======== RECORDS FOR THIS TASK ========

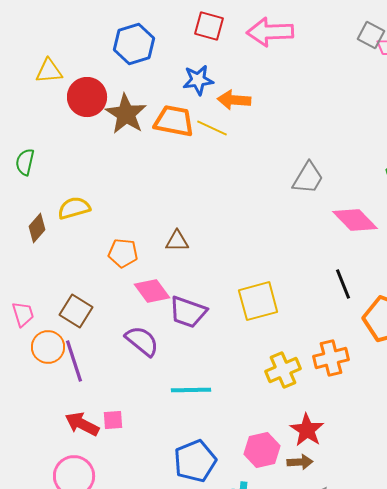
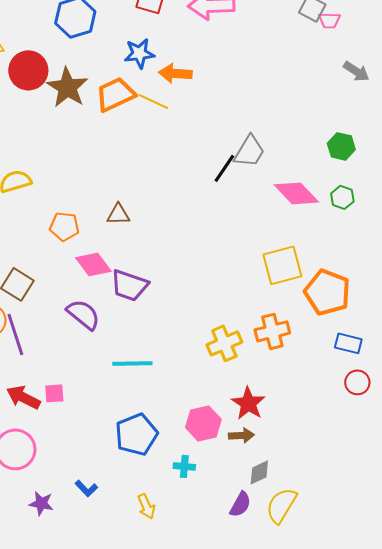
orange trapezoid: (174, 121) -> (115, 94), turned -36
black line: (343, 284) -> (224, 168), moved, turned 56
yellow square: (258, 301) -> (282, 265), moved

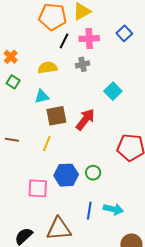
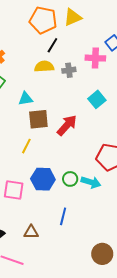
pink cross: (89, 39) -> (95, 58), moved
yellow semicircle: (47, 68) -> (44, 67), moved
cyan arrow: (113, 209) -> (91, 182), moved
brown triangle: (59, 229) -> (31, 232), size x0.6

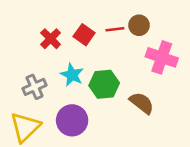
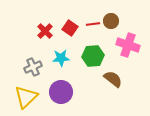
cyan star: (72, 75) -> (61, 58), turned -30
green hexagon: (104, 84) -> (93, 56), moved

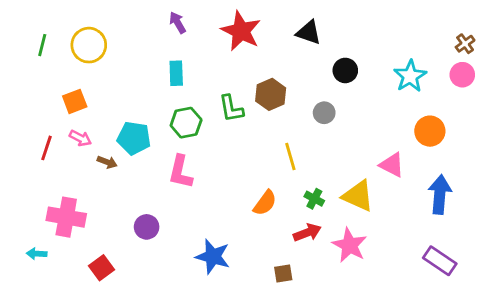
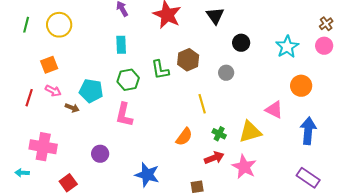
black triangle: (309, 32) -> (215, 16), turned 36
yellow triangle: (358, 196) -> (250, 132), turned -40

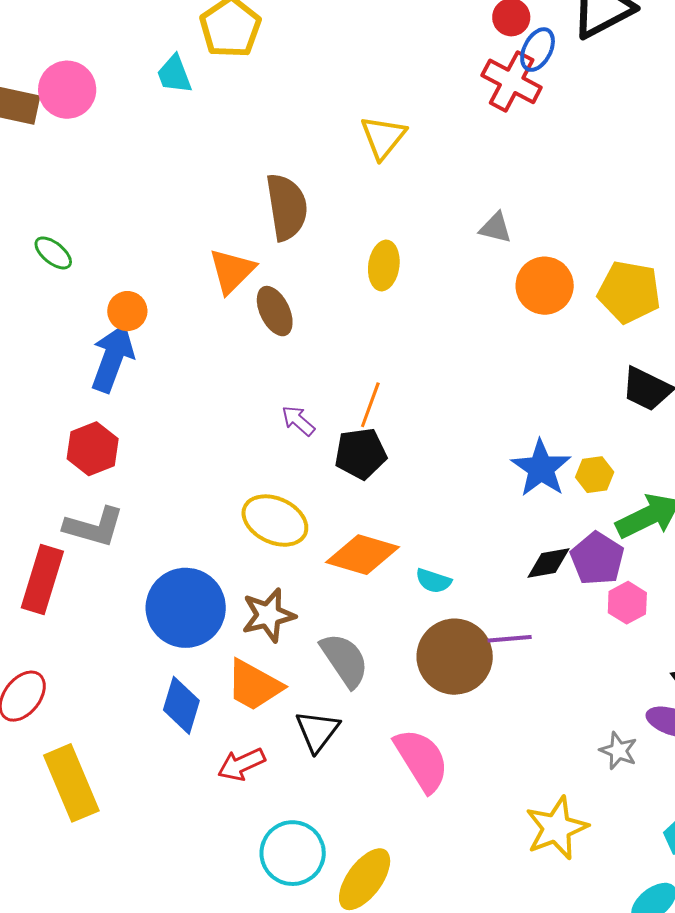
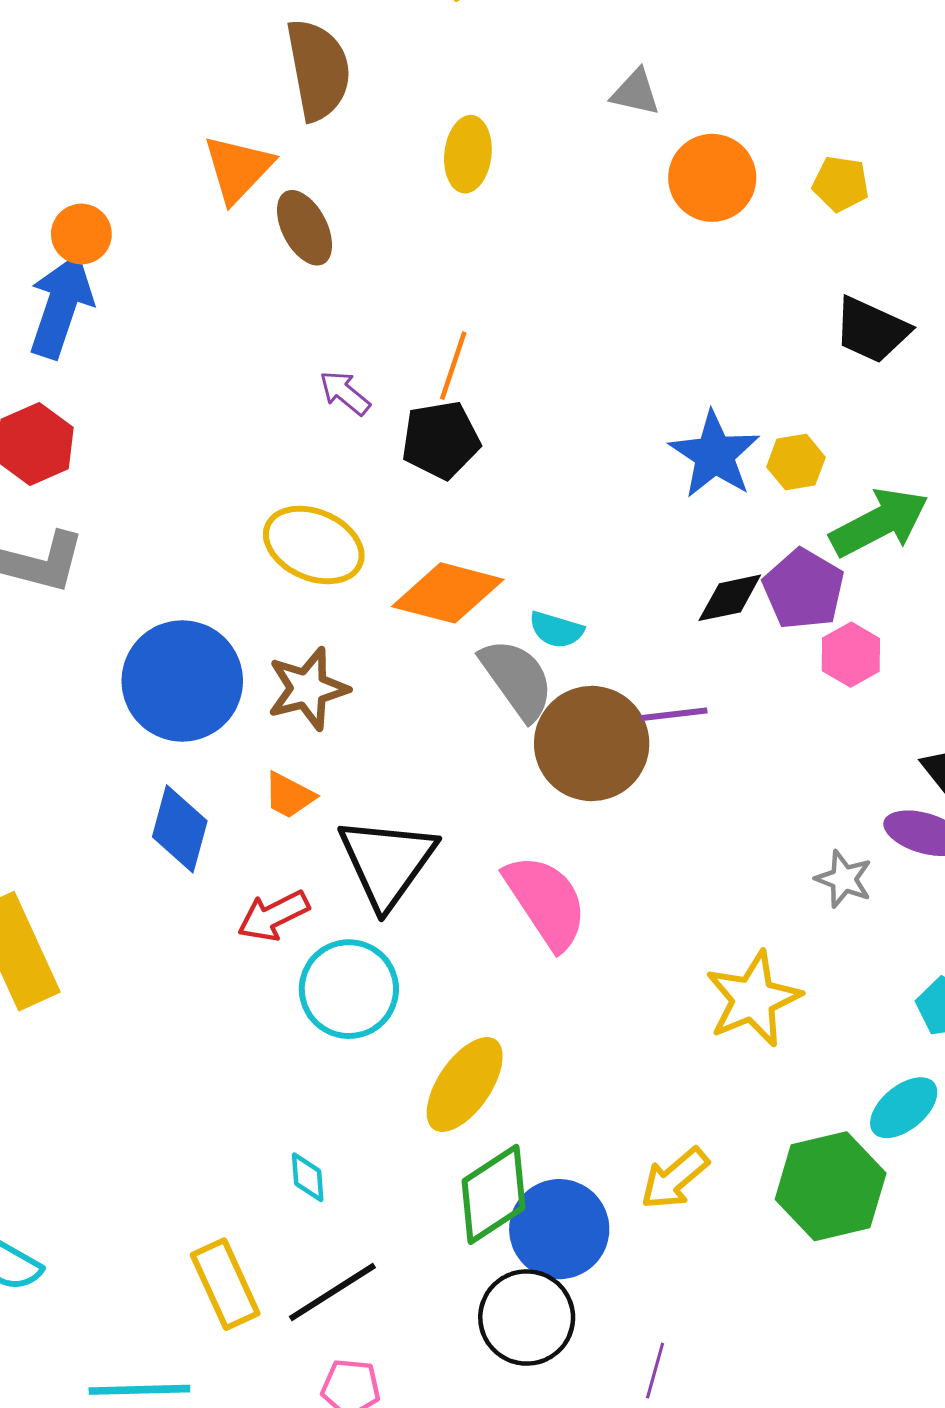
yellow pentagon: (629, 292) -> (841, 184), size x0.6
gray semicircle: (345, 660) -> (517, 679), moved
orange trapezoid: (254, 685) -> (289, 795), size x0.6
black triangle: (317, 731) -> (387, 862), size x1.5
cyan circle: (293, 853) -> (349, 989), moved

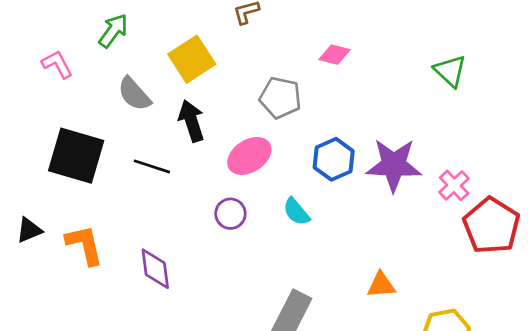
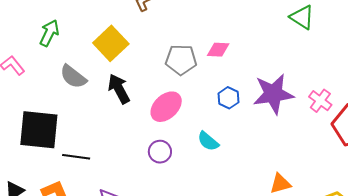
pink diamond: (335, 55) -> (218, 50), moved
blue hexagon: (334, 159) -> (228, 98), size x0.7
black line: (152, 166) -> (76, 157), moved

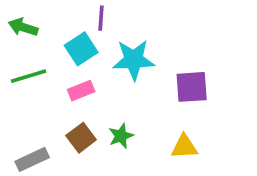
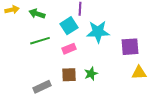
brown square: (81, 138) -> (69, 75), turned 35
yellow triangle: (184, 147) -> (139, 73), moved

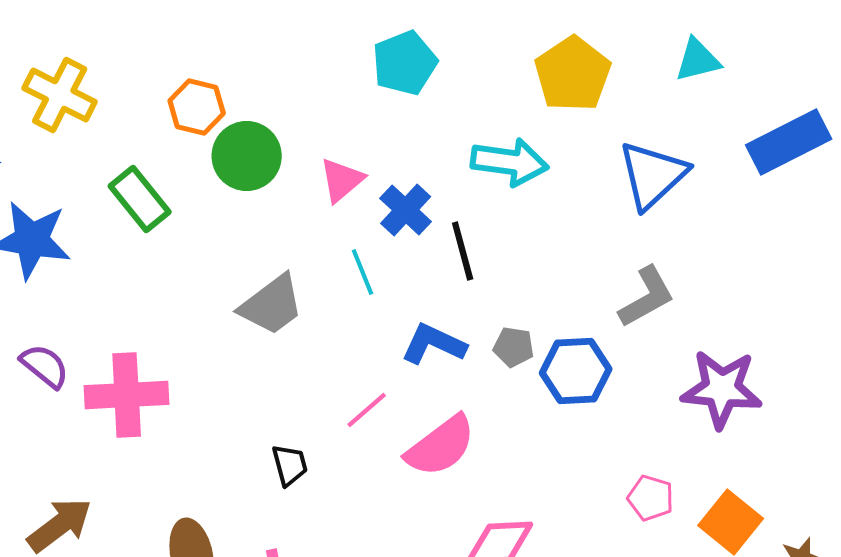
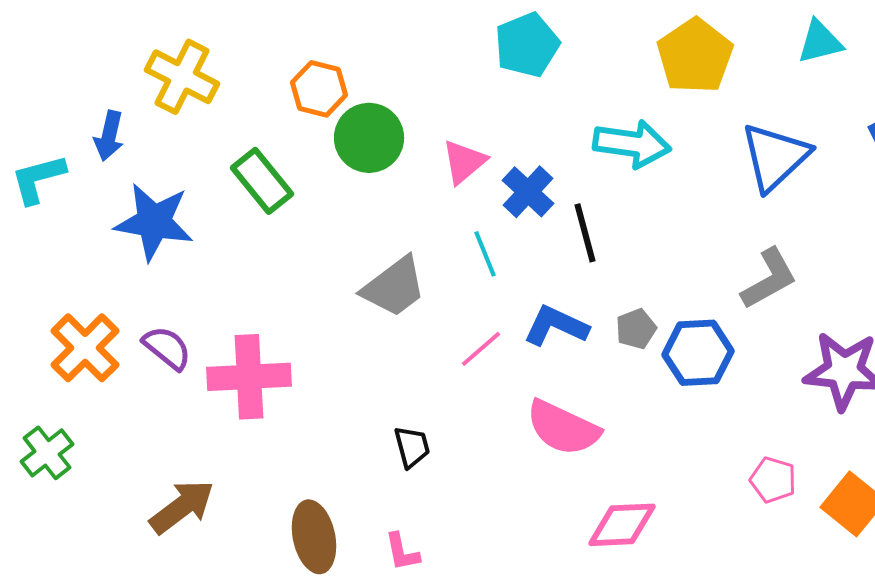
gray pentagon: (514, 347) -> (636, 329), turned -30
pink line: (367, 410) -> (481, 349), moved
pink semicircle: (441, 446) -> (563, 428), turned 62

========

*DIRECTIONS FOR THIS TASK*: The entries above should be written out in full, and any picture in them left out.

*COMPLETED EXERCISE*:
orange trapezoid: (174, 121) -> (115, 94), turned -36
black line: (343, 284) -> (224, 168), moved, turned 56
yellow square: (258, 301) -> (282, 265), moved

pink cross: (89, 39) -> (95, 58), moved
yellow semicircle: (47, 68) -> (44, 67), moved
cyan arrow: (113, 209) -> (91, 182), moved
brown triangle: (59, 229) -> (31, 232), size x0.6

cyan star: (72, 75) -> (61, 58), turned -30
green hexagon: (104, 84) -> (93, 56), moved

black triangle: (309, 32) -> (215, 16), turned 36
yellow triangle: (358, 196) -> (250, 132), turned -40

yellow pentagon: (629, 292) -> (841, 184), size x0.6
gray semicircle: (345, 660) -> (517, 679), moved
orange trapezoid: (254, 685) -> (289, 795), size x0.6
black triangle: (317, 731) -> (387, 862), size x1.5
cyan circle: (293, 853) -> (349, 989), moved

pink diamond: (335, 55) -> (218, 50), moved
blue hexagon: (334, 159) -> (228, 98), size x0.7
black line: (152, 166) -> (76, 157), moved

brown square: (81, 138) -> (69, 75), turned 35
yellow triangle: (184, 147) -> (139, 73), moved

gray pentagon: (514, 347) -> (636, 329), turned -30
pink line: (367, 410) -> (481, 349), moved
pink semicircle: (441, 446) -> (563, 428), turned 62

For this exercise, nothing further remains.